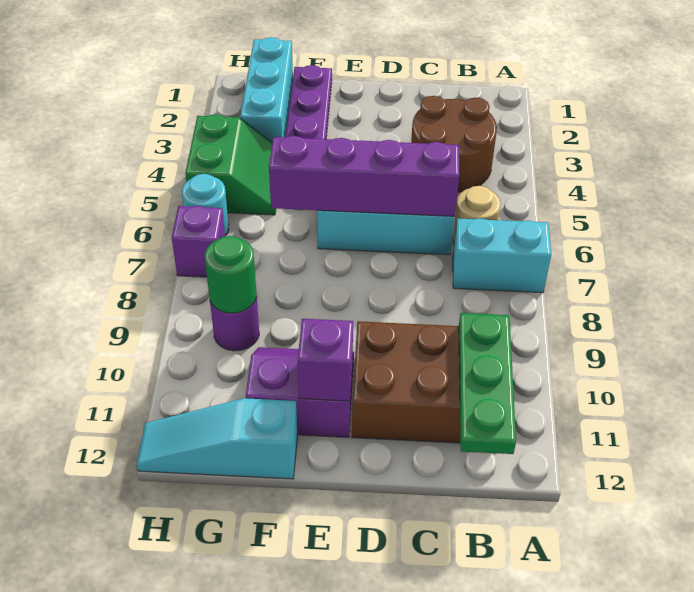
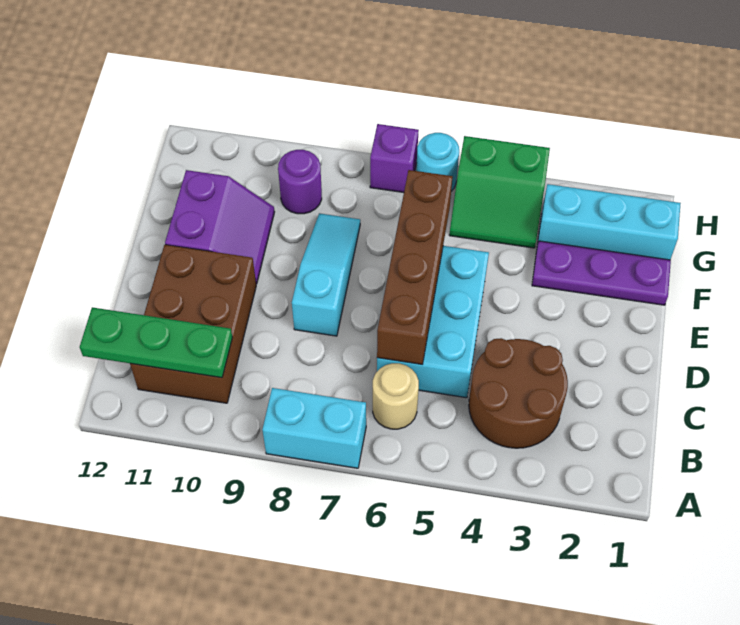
cyan brick A7:B7 level 1 -> cyan brick A7:A8 level 1
purple brick C6:F6 level 2 -> brown brick C6:F6 level 2
purple brick E11 level 2 -> none
cyan slope F12:H12 level 1 top F -> cyan slope D8:F8 level 1 top D
green round brick G9 level 2 -> none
++++++
Leave the images aside and transcribe all entries exactly.

cyan brick A7:B7 level 1 -> cyan brick A7:A8 level 1
purple brick C6:F6 level 2 -> brown brick C6:F6 level 2
purple brick E11 level 2 -> none
cyan slope F12:H12 level 1 top F -> cyan slope D8:F8 level 1 top D
green round brick G9 level 2 -> none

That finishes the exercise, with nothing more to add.